■ To be done ■
How many lines of the data below contain the string "different"? Matching is case-sensitive; give only the number.

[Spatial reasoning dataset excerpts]
=-=-=-=-=

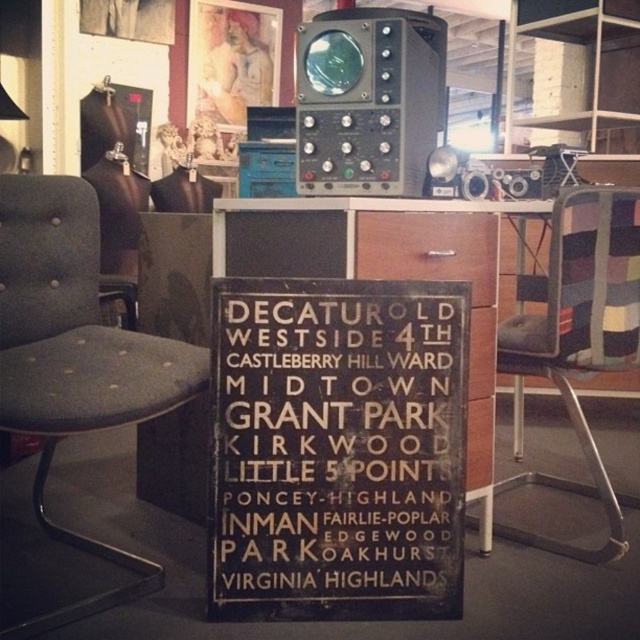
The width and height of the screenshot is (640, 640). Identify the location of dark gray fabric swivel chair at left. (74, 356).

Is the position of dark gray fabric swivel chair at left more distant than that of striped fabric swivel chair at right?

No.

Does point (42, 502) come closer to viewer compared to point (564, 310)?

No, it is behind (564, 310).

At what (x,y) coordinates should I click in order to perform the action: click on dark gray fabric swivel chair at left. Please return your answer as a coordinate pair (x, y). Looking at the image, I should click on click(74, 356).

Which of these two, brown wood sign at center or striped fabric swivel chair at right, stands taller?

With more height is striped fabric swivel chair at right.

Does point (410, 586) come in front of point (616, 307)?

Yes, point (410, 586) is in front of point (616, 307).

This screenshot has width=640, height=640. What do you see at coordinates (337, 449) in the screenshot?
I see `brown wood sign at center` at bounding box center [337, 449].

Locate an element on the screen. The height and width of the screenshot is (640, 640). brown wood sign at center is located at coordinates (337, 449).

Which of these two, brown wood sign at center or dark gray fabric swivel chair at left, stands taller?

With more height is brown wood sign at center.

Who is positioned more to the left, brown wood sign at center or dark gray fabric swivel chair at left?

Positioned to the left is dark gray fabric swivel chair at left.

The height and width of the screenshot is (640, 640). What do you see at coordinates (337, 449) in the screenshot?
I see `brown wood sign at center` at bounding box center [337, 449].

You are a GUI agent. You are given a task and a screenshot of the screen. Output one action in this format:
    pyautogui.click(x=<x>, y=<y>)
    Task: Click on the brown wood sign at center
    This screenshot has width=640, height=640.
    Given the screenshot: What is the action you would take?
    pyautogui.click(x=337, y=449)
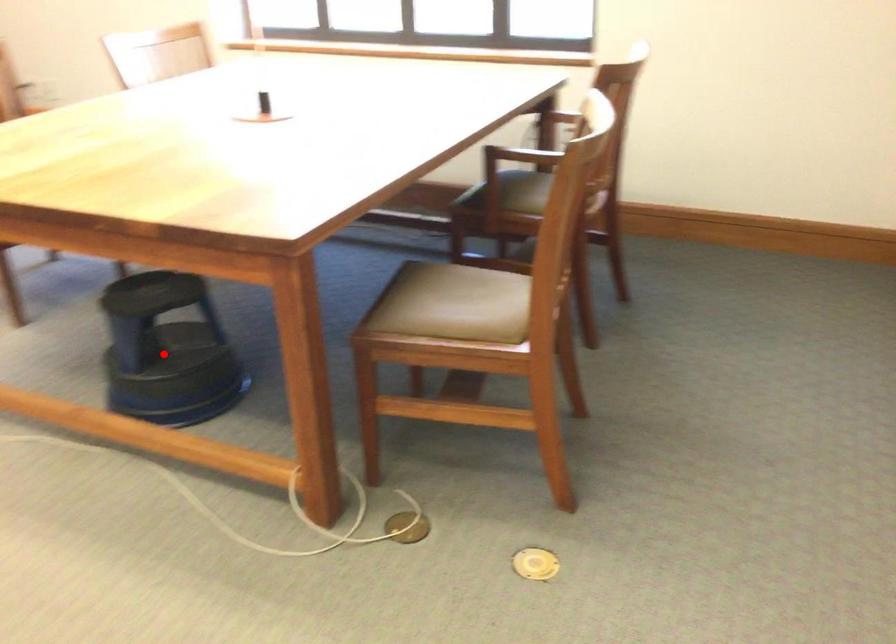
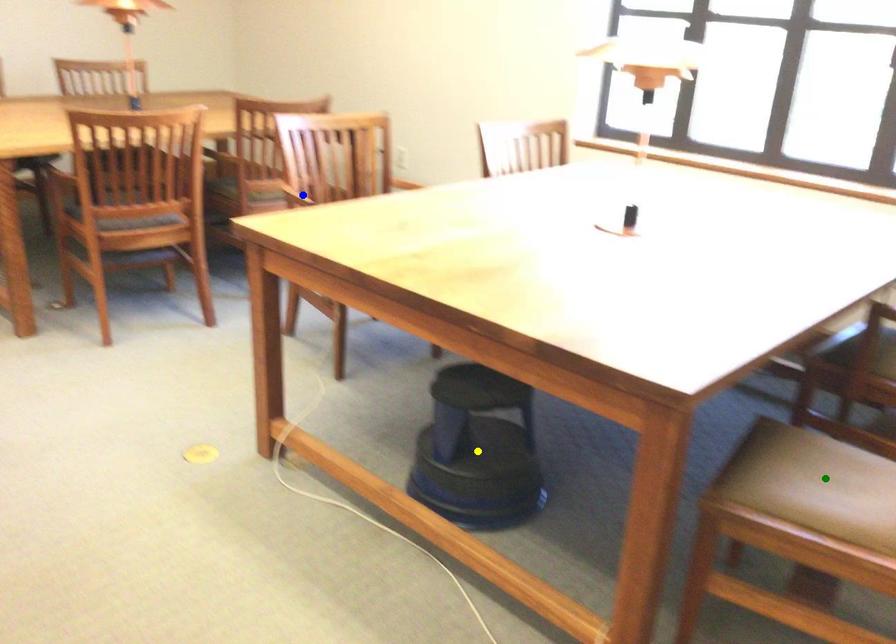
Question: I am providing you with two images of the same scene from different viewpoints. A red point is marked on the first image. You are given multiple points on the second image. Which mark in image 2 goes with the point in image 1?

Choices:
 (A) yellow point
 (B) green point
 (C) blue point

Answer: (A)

=-=-=-=-=

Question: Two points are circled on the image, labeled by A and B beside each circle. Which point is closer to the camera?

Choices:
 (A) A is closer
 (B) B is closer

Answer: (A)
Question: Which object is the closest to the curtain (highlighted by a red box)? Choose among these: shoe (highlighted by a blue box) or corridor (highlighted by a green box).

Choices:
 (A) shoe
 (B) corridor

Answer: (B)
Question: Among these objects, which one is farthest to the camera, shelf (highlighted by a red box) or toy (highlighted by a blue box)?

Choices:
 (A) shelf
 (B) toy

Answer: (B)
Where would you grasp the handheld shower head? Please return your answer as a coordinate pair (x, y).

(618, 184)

=-=-=-=-=

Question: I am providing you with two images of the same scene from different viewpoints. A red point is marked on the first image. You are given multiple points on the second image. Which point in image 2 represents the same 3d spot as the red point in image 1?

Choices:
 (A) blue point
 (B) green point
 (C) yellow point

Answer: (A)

=-=-=-=-=

■ Result for this task ■
2